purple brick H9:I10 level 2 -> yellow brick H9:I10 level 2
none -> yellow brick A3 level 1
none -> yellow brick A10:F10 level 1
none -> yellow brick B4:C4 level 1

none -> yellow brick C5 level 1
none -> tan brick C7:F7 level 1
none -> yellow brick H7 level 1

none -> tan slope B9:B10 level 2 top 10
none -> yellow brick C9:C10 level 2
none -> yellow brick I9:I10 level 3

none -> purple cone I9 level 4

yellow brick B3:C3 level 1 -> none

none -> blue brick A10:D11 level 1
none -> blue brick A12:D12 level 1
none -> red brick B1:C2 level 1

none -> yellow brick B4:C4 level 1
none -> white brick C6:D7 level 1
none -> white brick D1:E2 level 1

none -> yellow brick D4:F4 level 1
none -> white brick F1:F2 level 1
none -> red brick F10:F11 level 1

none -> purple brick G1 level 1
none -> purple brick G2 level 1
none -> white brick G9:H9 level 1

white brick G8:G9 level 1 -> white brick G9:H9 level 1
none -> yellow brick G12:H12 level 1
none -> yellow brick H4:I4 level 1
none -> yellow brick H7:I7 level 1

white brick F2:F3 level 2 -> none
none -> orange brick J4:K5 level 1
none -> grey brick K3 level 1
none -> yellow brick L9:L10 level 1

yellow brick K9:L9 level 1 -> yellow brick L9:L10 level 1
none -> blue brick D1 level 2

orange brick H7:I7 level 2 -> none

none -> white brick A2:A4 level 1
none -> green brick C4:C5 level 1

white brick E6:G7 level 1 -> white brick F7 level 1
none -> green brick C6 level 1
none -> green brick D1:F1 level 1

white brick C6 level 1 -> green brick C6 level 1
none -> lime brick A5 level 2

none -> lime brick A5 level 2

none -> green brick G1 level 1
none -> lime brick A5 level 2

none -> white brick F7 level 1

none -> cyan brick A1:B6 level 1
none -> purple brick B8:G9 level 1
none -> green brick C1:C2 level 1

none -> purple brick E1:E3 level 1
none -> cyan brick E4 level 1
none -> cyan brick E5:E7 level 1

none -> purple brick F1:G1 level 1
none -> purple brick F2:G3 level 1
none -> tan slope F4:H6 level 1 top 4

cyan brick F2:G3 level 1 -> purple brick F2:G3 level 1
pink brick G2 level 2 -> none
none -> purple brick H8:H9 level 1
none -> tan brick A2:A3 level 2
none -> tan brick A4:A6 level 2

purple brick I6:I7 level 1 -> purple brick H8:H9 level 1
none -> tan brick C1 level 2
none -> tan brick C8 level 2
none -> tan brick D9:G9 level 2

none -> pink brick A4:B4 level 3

**Exercise goal:**
Wherever the string "pink" occurs in the records above, copy that line.

**Task result:**
pink brick G2 level 2 -> none
none -> pink brick A4:B4 level 3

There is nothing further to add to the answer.